===== Extracted data =====

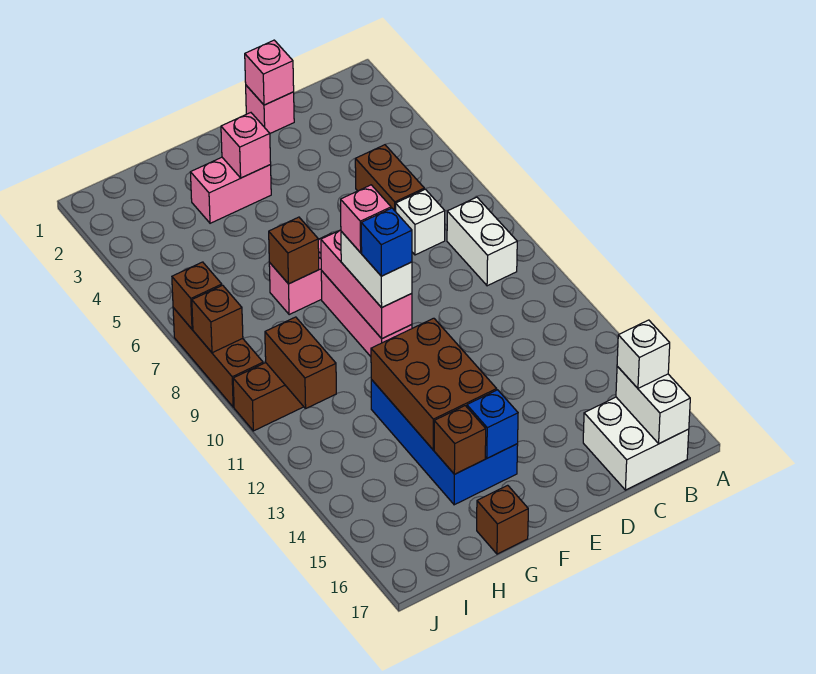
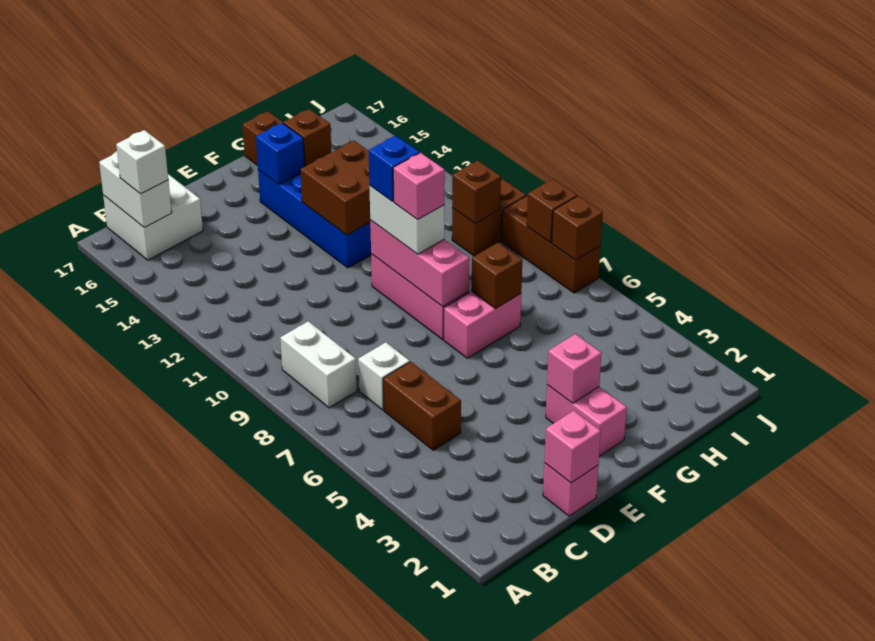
pink brick F3:G3 level 1 -> pink brick F2:F3 level 1
brown brick F12:G14 level 2 -> brown brick F12:G13 level 2
brown brick I10:I11 level 2 -> brown brick I10 level 2

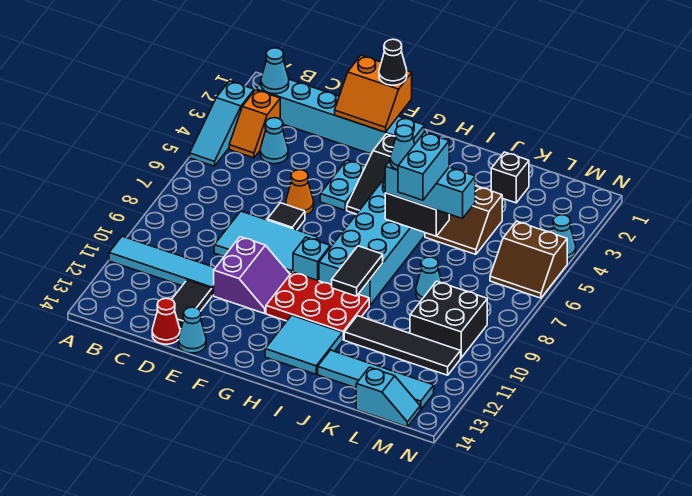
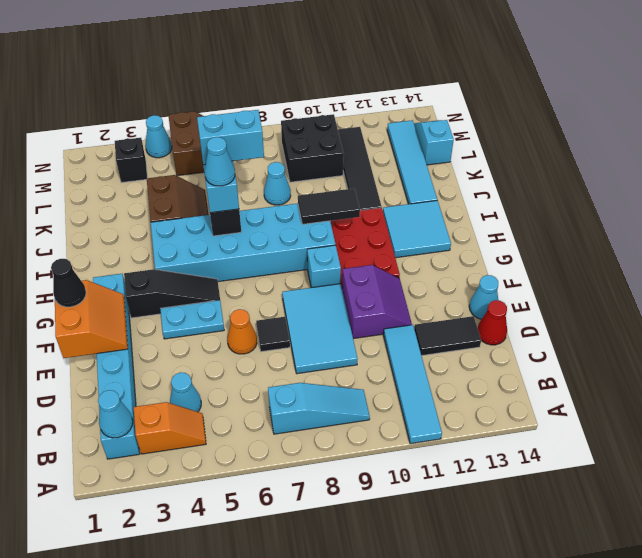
cyan slope A3:A5 level 1 top 3 -> cyan slope B7:B9 level 1 top 7
purple slope E10:F11 level 1 top E -> purple slope E10:F11 level 1 top 10
black brick K2 level 1 -> black brick M3 level 1

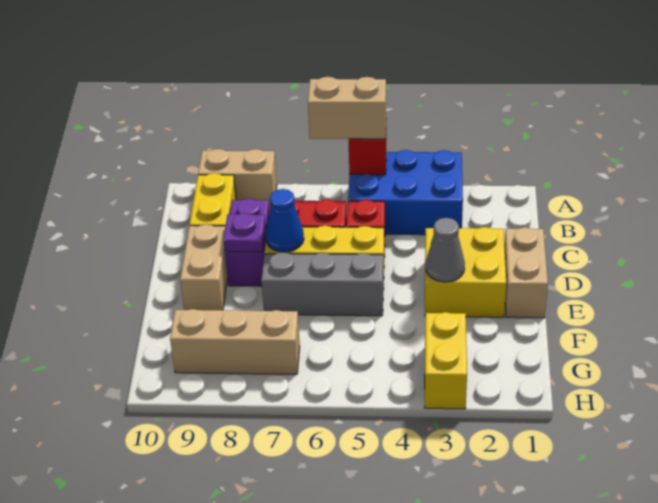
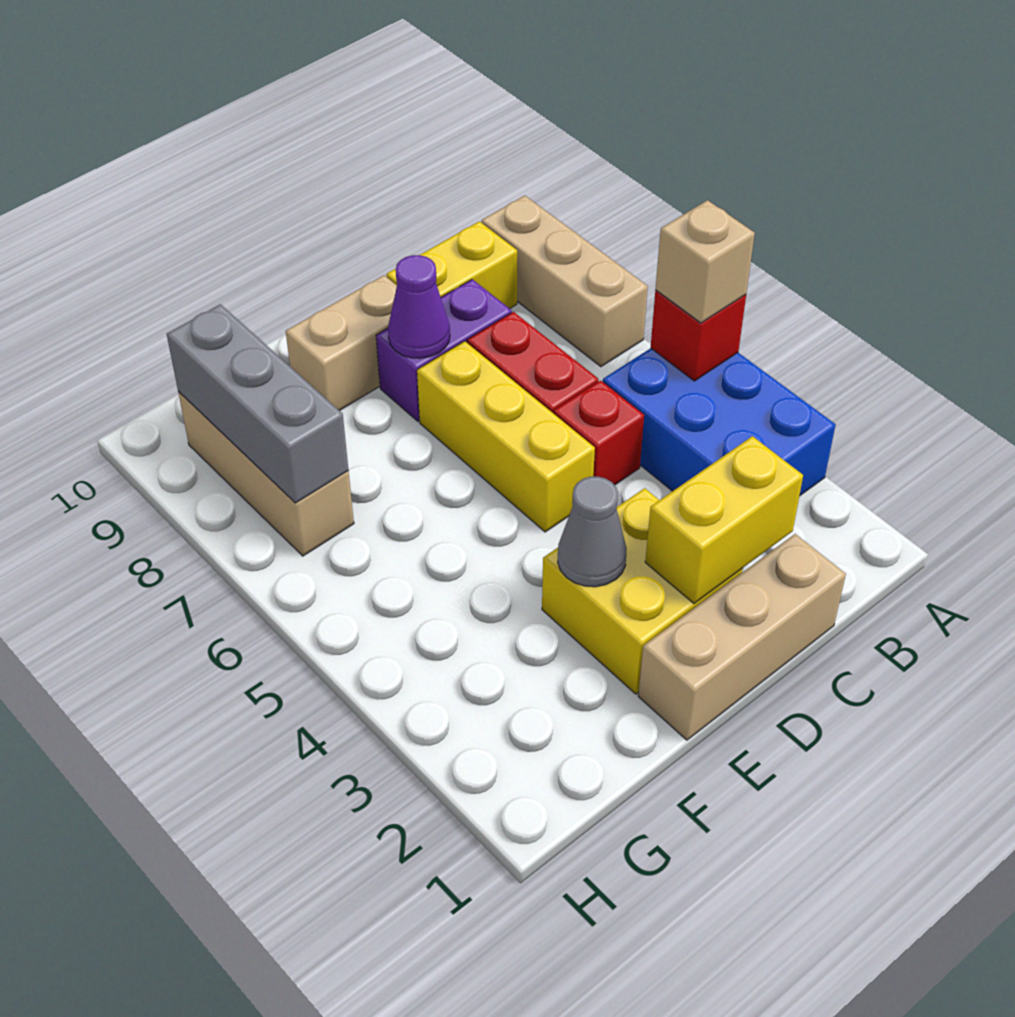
tan brick A5:A6 level 3 -> tan brick A5 level 3
tan brick A8:A9 level 1 -> tan brick A7:A9 level 1
tan brick D1:E1 level 1 -> tan brick C1:E1 level 1
blue cone D7 level 2 -> none
purple plate D8 level 2 -> purple cone D8 level 2
grey brick E5:E7 level 1 -> grey brick G7:G9 level 2
yellow brick G3:H3 level 1 -> yellow brick C2:D2 level 2

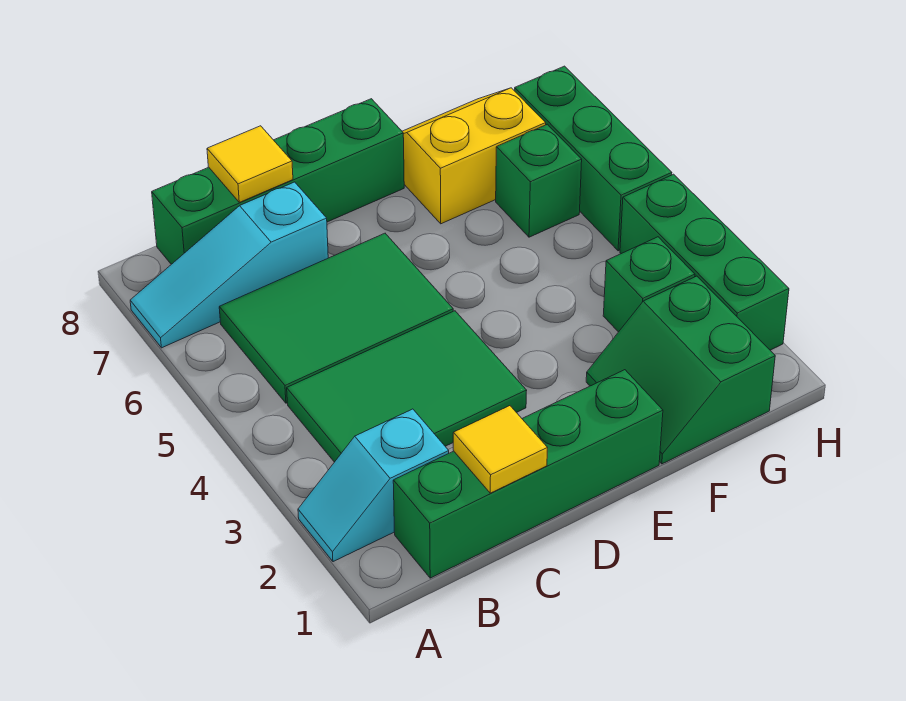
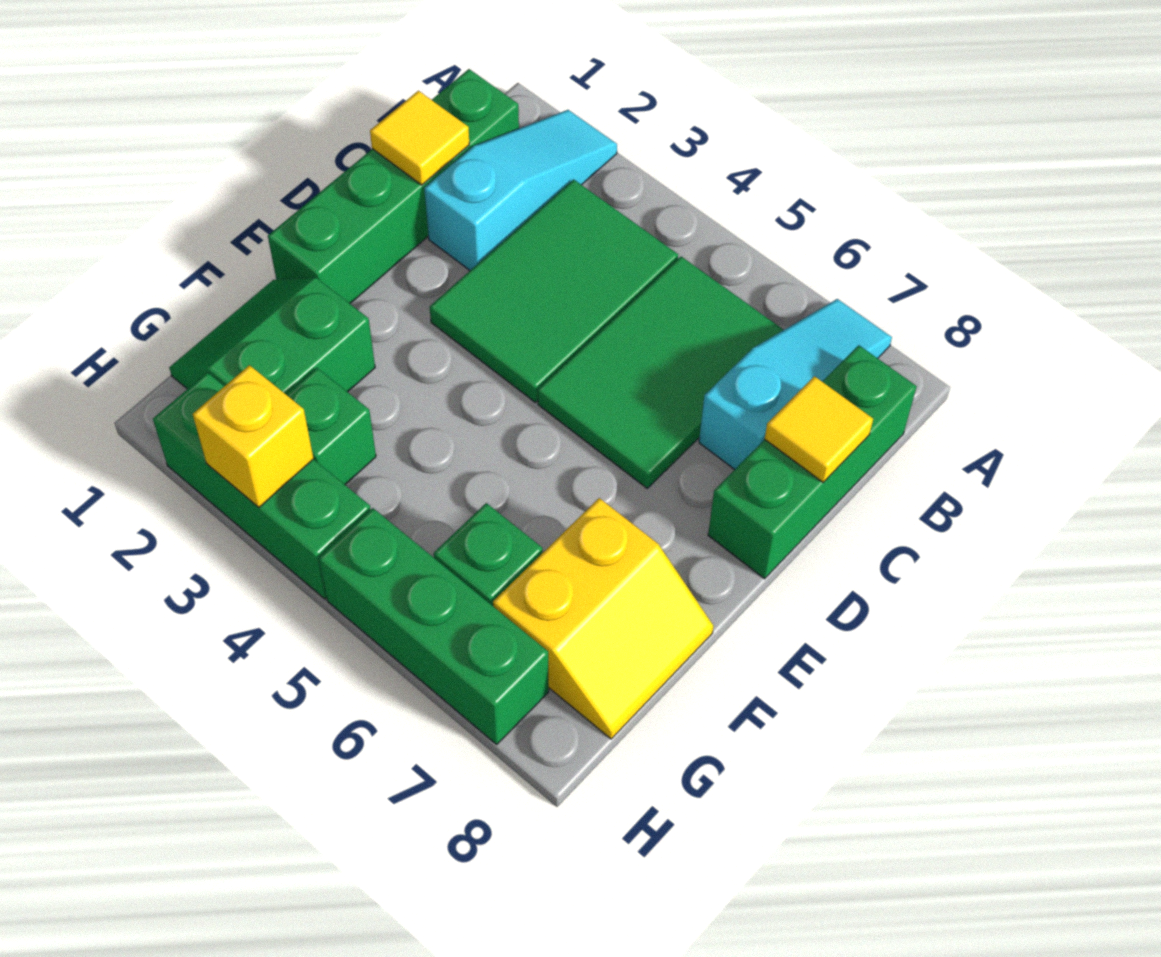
cyan slope A2:B2 level 1 top B -> cyan slope A2:C2 level 1 top C
green brick B8:E8 level 1 -> green brick B8:D8 level 1
green slope F1:G2 level 1 top G -> green slope F1:G2 level 1 top 2
none -> yellow brick H3 level 2

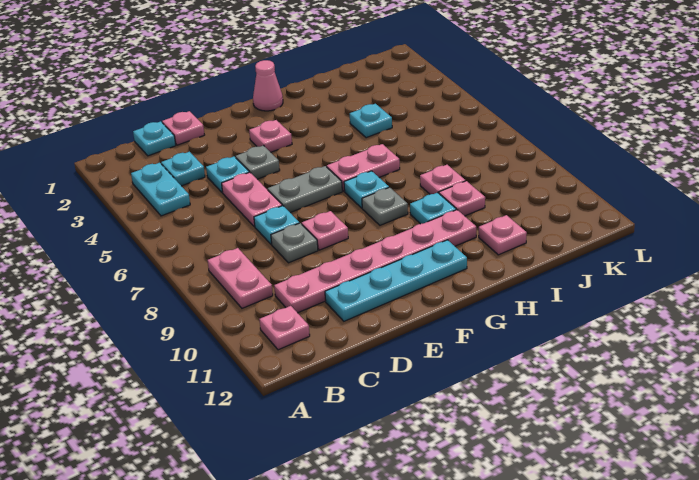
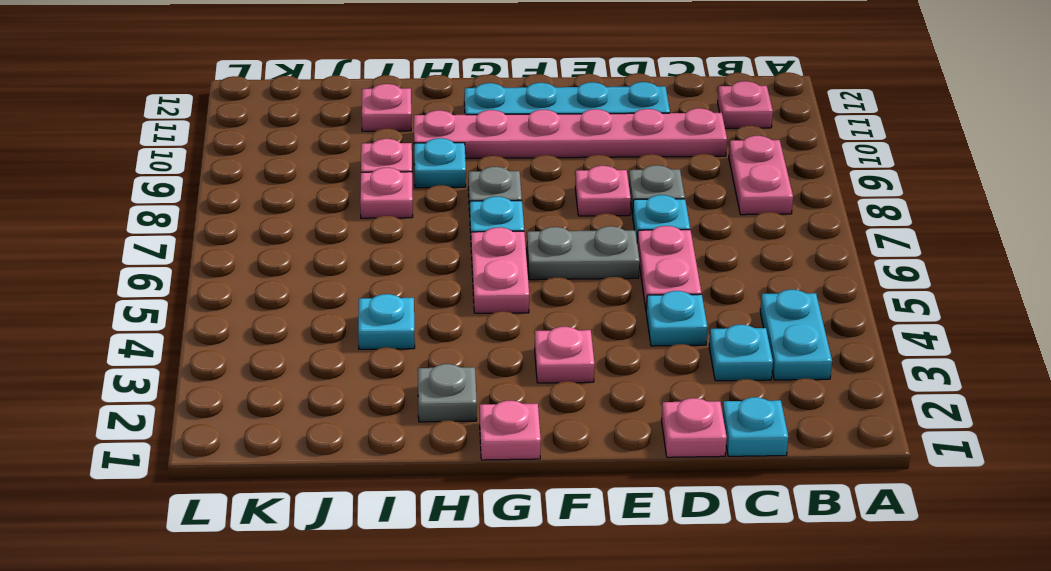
grey plate E4 level 1 -> grey plate H2 level 1
pink cone G1 level 1 -> pink plate G1 level 1
pink plate G6:H6 level 1 -> pink plate G5:G6 level 1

=====

_Brief_:
Exactly as written, restate all of the data, leaving out the images.

_Task result_:
pink brick F3:G3 level 1 -> pink brick F2:F3 level 1
brown brick F12:G14 level 2 -> brown brick F12:G13 level 2
brown brick I10:I11 level 2 -> brown brick I10 level 2

cyan slope A3:A5 level 1 top 3 -> cyan slope B7:B9 level 1 top 7
purple slope E10:F11 level 1 top E -> purple slope E10:F11 level 1 top 10
black brick K2 level 1 -> black brick M3 level 1

tan brick A5:A6 level 3 -> tan brick A5 level 3
tan brick A8:A9 level 1 -> tan brick A7:A9 level 1
tan brick D1:E1 level 1 -> tan brick C1:E1 level 1
blue cone D7 level 2 -> none
purple plate D8 level 2 -> purple cone D8 level 2
grey brick E5:E7 level 1 -> grey brick G7:G9 level 2
yellow brick G3:H3 level 1 -> yellow brick C2:D2 level 2

cyan slope A2:B2 level 1 top B -> cyan slope A2:C2 level 1 top C
green brick B8:E8 level 1 -> green brick B8:D8 level 1
green slope F1:G2 level 1 top G -> green slope F1:G2 level 1 top 2
none -> yellow brick H3 level 2

grey plate E4 level 1 -> grey plate H2 level 1
pink cone G1 level 1 -> pink plate G1 level 1
pink plate G6:H6 level 1 -> pink plate G5:G6 level 1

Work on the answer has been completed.